━━ DATA

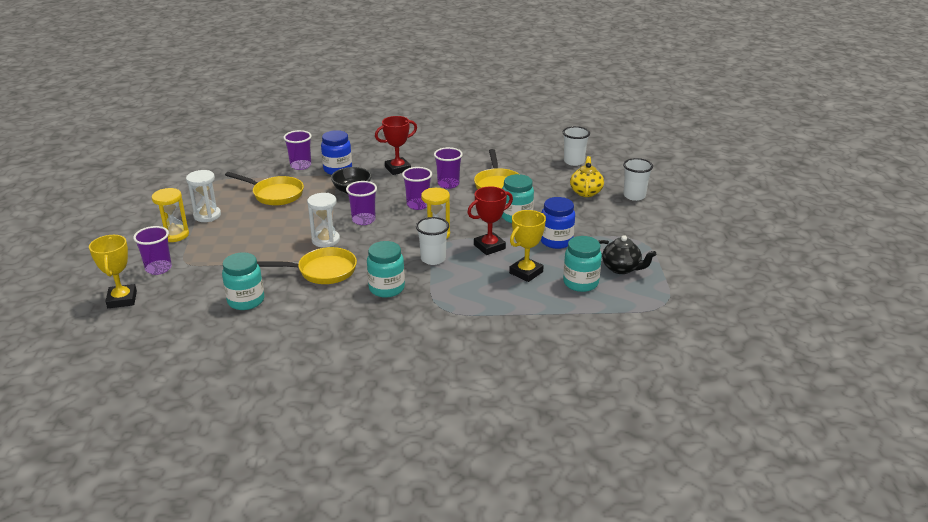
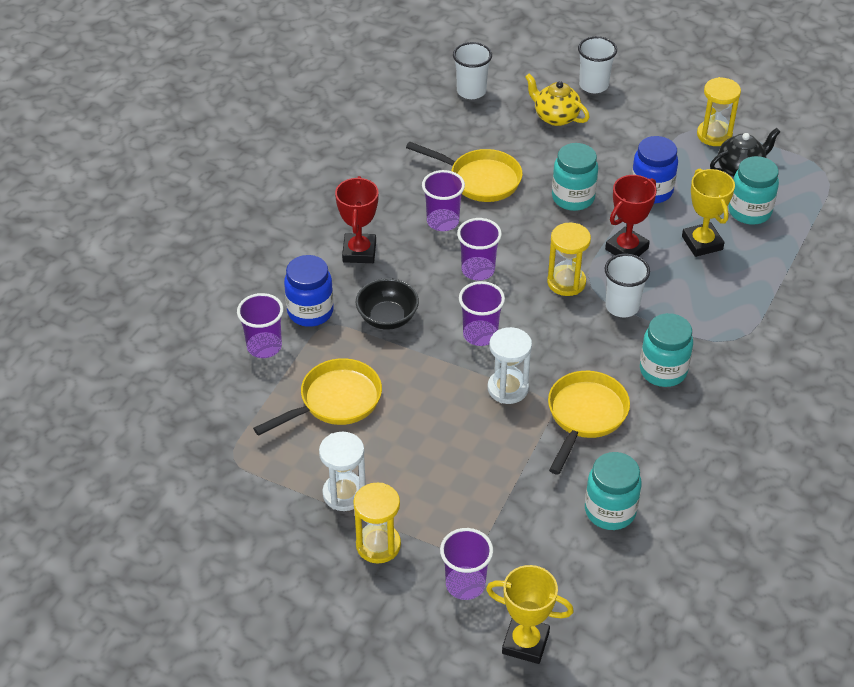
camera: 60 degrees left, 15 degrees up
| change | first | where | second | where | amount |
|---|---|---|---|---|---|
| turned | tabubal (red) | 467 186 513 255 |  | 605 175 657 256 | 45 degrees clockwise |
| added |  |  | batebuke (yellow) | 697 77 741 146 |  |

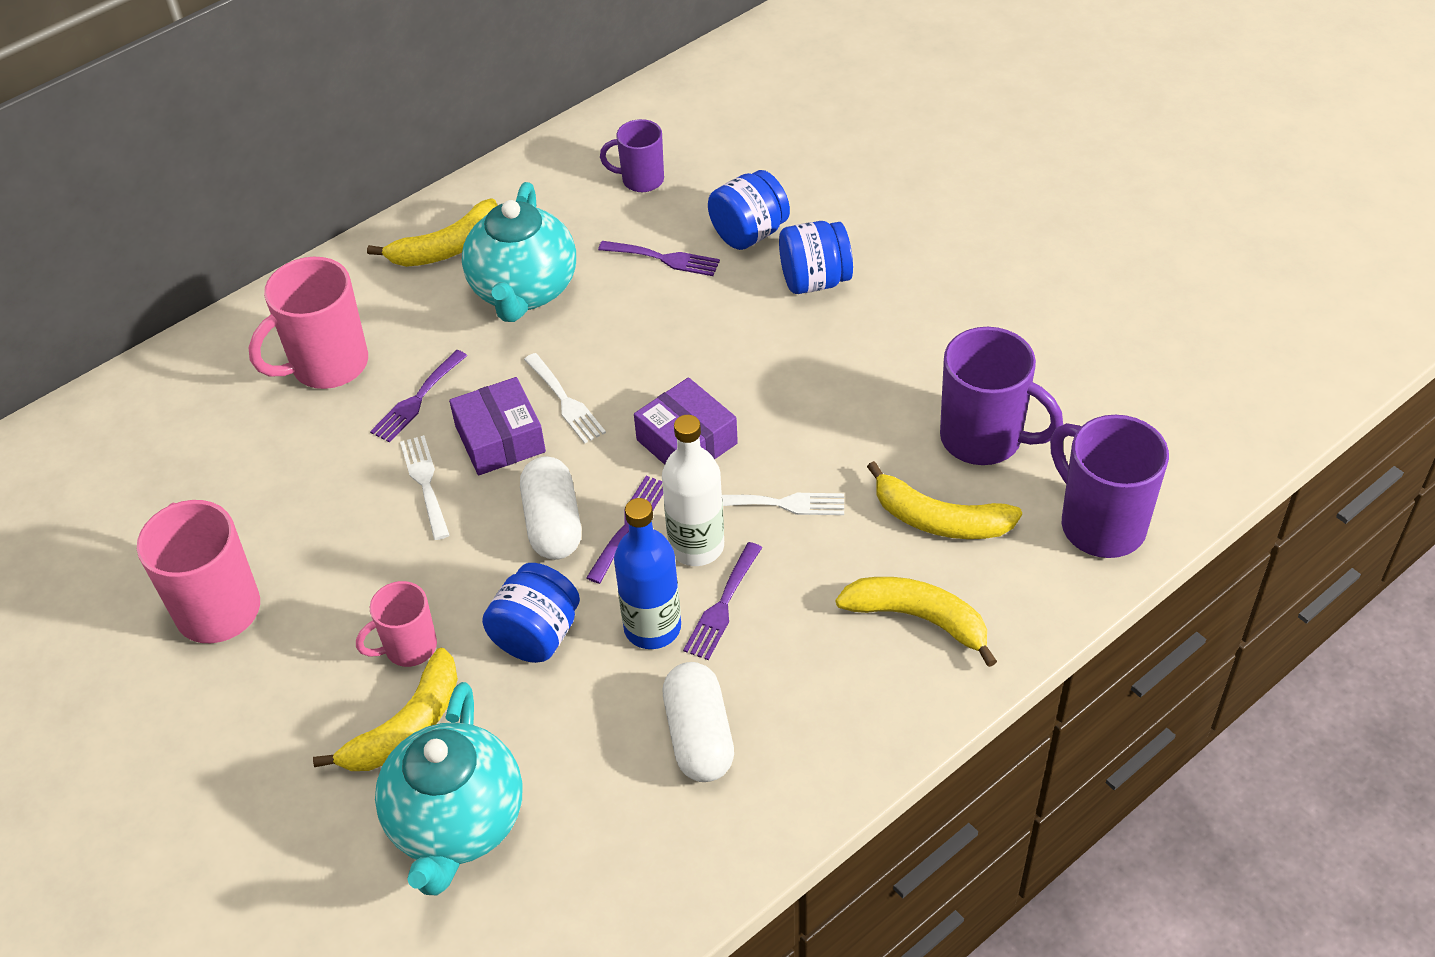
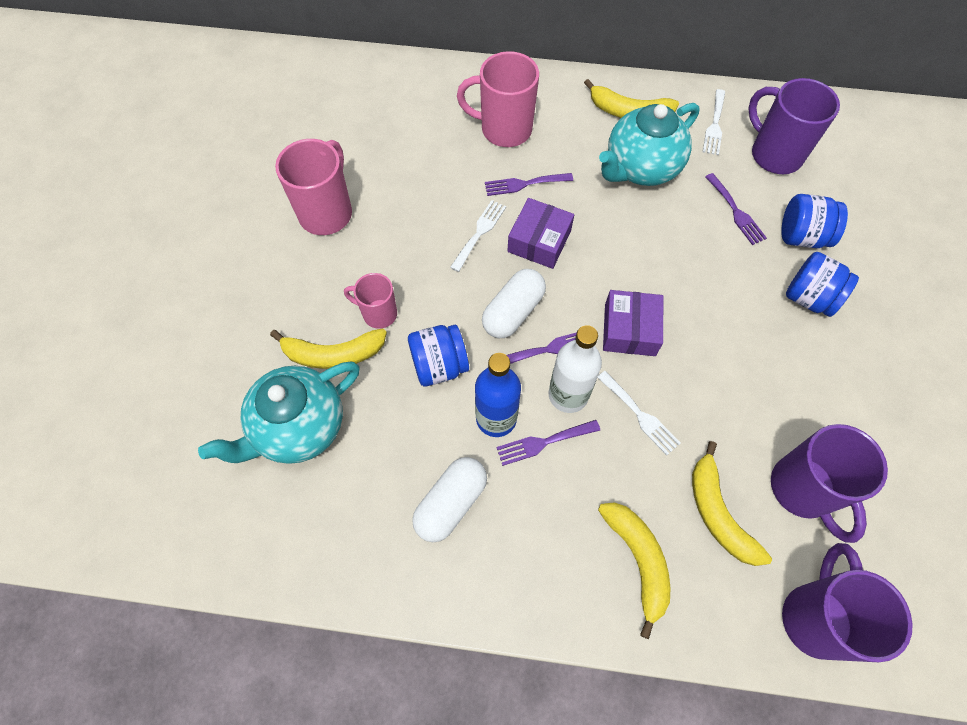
camera: 45 degrees right, 15 degrees up
| change | first | where | second | where | amount |
|---|---|---|---|---|---|
| resized | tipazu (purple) | 600 119 664 192 |  | 748 78 840 174 | x1.68 |
| moved | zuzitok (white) | 524 353 606 444 |  | 703 89 725 155 |  |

━━━━

▸ DIRECTIONS FOR THIS TASK
Write out every entry exactly. Pictures do not belong in the copy.

▸ THE COMPLETED TASK
camera: 60 degrees left, 15 degrees up
| change | first | where | second | where | amount |
|---|---|---|---|---|---|
| turned | tabubal (red) | 467 186 513 255 |  | 605 175 657 256 | 45 degrees clockwise |
| added |  |  | batebuke (yellow) | 697 77 741 146 |  |

camera: 45 degrees right, 15 degrees up
| change | first | where | second | where | amount |
|---|---|---|---|---|---|
| resized | tipazu (purple) | 600 119 664 192 |  | 748 78 840 174 | x1.68 |
| moved | zuzitok (white) | 524 353 606 444 |  | 703 89 725 155 |  |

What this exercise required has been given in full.